— Data shown —
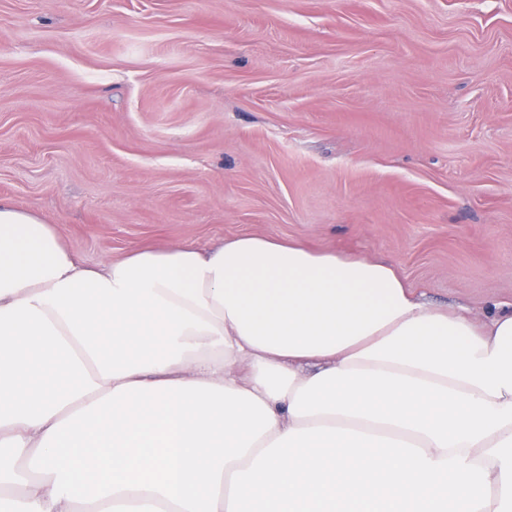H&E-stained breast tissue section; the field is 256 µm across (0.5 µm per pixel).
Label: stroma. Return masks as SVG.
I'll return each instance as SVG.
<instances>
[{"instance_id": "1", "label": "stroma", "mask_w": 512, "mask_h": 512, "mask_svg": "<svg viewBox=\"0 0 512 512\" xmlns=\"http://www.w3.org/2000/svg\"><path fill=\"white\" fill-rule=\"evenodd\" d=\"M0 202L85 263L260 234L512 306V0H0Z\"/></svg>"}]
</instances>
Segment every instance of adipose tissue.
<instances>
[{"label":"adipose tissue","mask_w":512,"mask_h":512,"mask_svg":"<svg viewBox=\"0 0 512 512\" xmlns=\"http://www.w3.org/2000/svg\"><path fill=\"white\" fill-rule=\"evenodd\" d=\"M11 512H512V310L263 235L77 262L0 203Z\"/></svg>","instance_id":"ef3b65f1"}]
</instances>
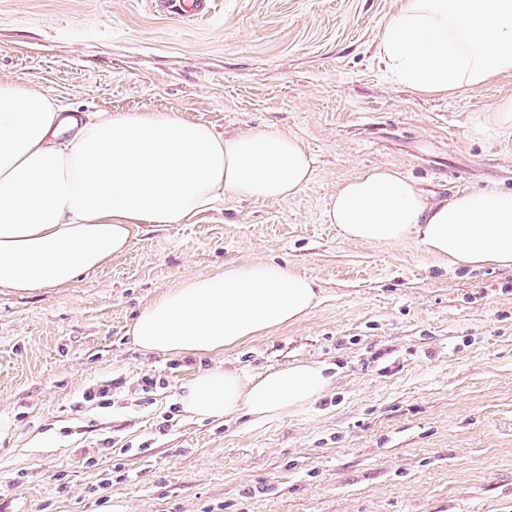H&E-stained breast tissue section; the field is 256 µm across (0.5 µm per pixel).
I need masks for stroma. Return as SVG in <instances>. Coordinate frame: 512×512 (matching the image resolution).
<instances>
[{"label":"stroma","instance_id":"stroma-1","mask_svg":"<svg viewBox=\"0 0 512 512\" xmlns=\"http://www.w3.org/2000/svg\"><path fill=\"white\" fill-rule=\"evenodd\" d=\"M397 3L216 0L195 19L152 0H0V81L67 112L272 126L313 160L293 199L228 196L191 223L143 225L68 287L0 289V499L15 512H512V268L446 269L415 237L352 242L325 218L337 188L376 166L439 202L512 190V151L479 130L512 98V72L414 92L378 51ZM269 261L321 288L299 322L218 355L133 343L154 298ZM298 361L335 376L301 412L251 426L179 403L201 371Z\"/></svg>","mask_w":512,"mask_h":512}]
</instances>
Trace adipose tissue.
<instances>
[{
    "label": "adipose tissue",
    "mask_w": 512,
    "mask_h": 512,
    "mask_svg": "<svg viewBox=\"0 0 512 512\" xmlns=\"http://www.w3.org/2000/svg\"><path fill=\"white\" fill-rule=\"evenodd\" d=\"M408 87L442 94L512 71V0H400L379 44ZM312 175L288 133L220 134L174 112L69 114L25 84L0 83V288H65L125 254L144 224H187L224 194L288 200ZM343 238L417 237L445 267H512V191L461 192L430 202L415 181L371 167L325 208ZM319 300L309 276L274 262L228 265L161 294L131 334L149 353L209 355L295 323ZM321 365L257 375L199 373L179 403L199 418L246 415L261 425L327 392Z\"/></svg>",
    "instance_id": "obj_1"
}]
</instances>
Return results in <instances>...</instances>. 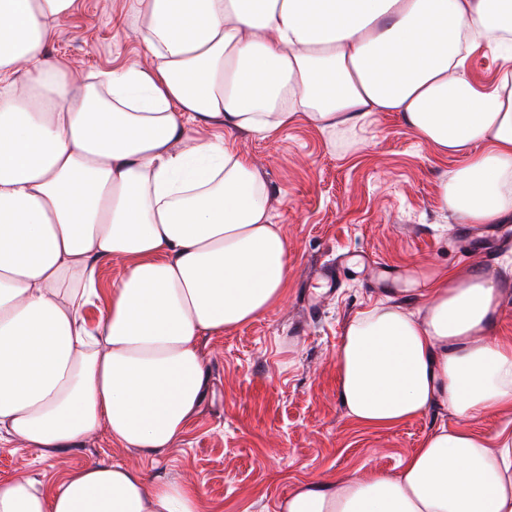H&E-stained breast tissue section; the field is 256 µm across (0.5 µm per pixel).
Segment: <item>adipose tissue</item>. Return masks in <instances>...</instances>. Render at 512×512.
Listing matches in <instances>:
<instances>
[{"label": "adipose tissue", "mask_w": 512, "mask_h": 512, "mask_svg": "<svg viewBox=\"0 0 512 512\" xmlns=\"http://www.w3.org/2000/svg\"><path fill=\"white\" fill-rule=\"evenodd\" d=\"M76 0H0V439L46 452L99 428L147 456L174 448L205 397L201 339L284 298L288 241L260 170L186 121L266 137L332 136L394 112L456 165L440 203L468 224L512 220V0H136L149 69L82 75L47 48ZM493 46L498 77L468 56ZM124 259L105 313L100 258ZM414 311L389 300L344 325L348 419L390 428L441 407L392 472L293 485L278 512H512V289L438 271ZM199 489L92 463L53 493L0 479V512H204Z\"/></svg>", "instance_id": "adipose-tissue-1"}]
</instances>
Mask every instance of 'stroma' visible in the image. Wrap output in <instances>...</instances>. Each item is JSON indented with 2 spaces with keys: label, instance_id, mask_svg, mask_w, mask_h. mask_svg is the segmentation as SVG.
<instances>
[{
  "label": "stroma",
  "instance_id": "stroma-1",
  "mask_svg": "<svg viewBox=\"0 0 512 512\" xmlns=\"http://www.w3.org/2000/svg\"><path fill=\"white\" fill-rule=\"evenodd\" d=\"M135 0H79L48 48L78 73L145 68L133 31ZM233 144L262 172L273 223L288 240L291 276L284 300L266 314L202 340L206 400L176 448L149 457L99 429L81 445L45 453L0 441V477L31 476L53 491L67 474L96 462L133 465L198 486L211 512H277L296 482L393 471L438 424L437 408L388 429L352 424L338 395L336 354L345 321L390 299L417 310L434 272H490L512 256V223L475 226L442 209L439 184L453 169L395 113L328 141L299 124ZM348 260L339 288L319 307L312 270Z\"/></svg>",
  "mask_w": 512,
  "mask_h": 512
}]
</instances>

— Problem to solve —
Everything from the line containing "Mask every instance" through the last line of the records must be given again exactly; leave out all other lines.

— Written answer —
Mask every instance of 'stroma' visible in the image. Wrap output in <instances>...</instances>. Each item is JSON indented with 2 spaces with keys: label, instance_id, mask_svg, mask_w, mask_h. mask_svg is the segmentation as SVG.
<instances>
[{
  "label": "stroma",
  "instance_id": "stroma-1",
  "mask_svg": "<svg viewBox=\"0 0 512 512\" xmlns=\"http://www.w3.org/2000/svg\"><path fill=\"white\" fill-rule=\"evenodd\" d=\"M135 0H79L48 48L78 73L145 68L133 31ZM233 144L262 172L273 223L288 240L291 276L284 300L266 314L202 340L206 400L176 448L149 457L99 429L81 445L45 453L0 441V477L31 476L53 491L67 474L96 462L133 465L198 486L211 512H277L296 482L393 471L438 424L437 408L388 429L352 424L338 395L336 354L345 321L390 299L417 310L434 272H490L512 256V223L475 226L442 209L439 184L453 169L395 113L328 141L299 124ZM348 260L339 288L319 307L312 270Z\"/></svg>",
  "mask_w": 512,
  "mask_h": 512
}]
</instances>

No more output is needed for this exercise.